Object change descriptions
= Beginning of Section =

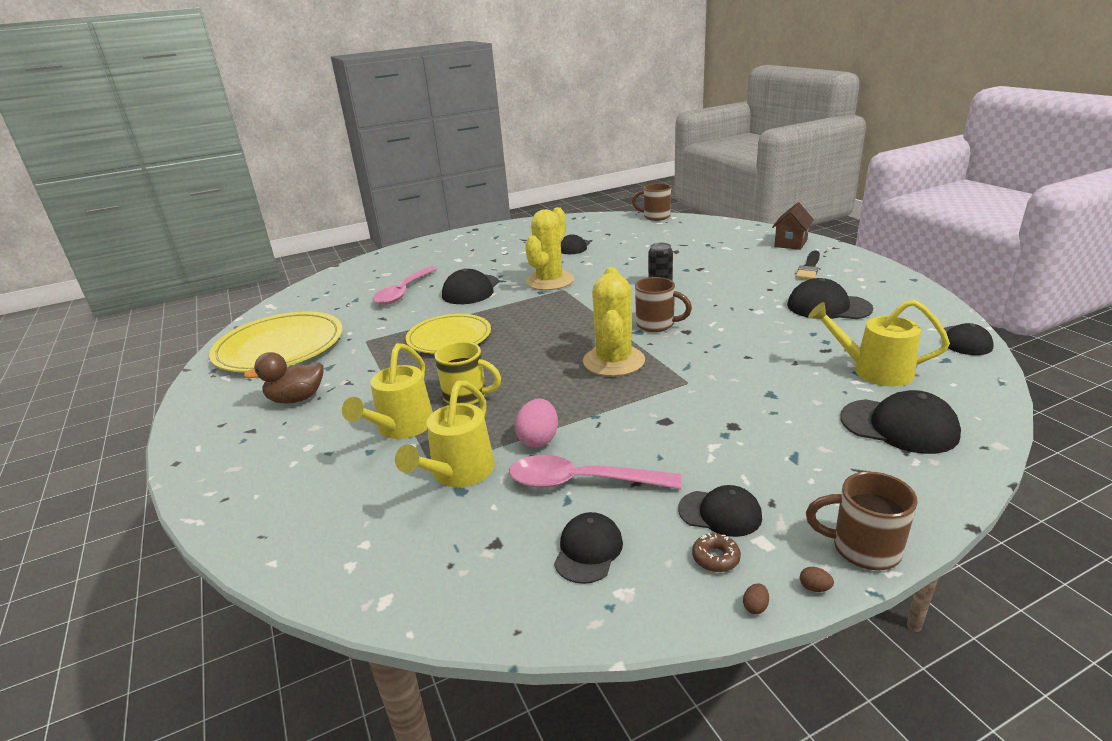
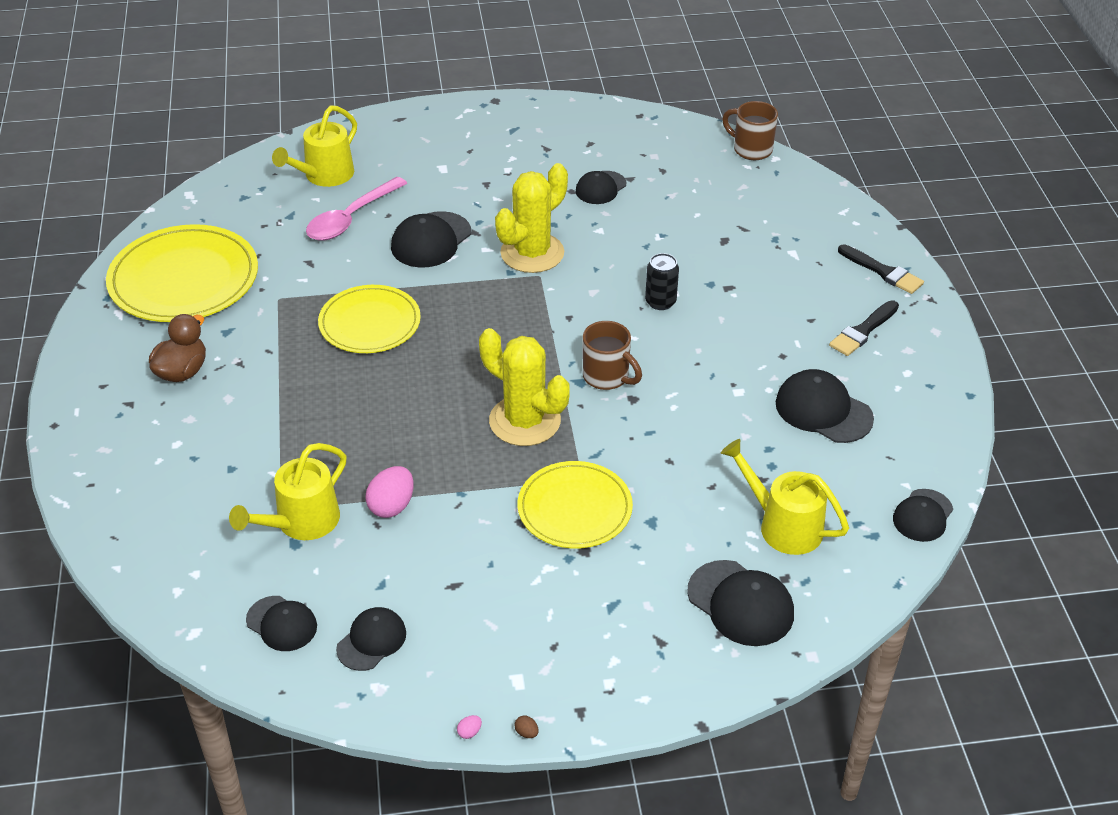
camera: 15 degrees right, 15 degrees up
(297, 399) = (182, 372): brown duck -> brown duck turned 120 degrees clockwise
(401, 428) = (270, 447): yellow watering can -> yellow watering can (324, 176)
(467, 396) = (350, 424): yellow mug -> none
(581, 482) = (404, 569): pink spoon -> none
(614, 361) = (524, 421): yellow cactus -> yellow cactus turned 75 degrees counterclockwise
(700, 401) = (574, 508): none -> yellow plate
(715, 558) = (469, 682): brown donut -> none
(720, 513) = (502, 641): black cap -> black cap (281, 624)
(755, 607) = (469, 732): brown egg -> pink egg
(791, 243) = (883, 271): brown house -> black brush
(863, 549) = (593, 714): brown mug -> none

= End of Section =

Problem details:
Provide an exact copy of the records, excluding every picture.

Task solution:
camera: 15 degrees right, 15 degrees up
(297, 399) = (182, 372): brown duck -> brown duck turned 120 degrees clockwise
(401, 428) = (270, 447): yellow watering can -> yellow watering can (324, 176)
(467, 396) = (350, 424): yellow mug -> none
(581, 482) = (404, 569): pink spoon -> none
(614, 361) = (524, 421): yellow cactus -> yellow cactus turned 75 degrees counterclockwise
(700, 401) = (574, 508): none -> yellow plate
(715, 558) = (469, 682): brown donut -> none
(720, 513) = (502, 641): black cap -> black cap (281, 624)
(755, 607) = (469, 732): brown egg -> pink egg
(791, 243) = (883, 271): brown house -> black brush
(863, 549) = (593, 714): brown mug -> none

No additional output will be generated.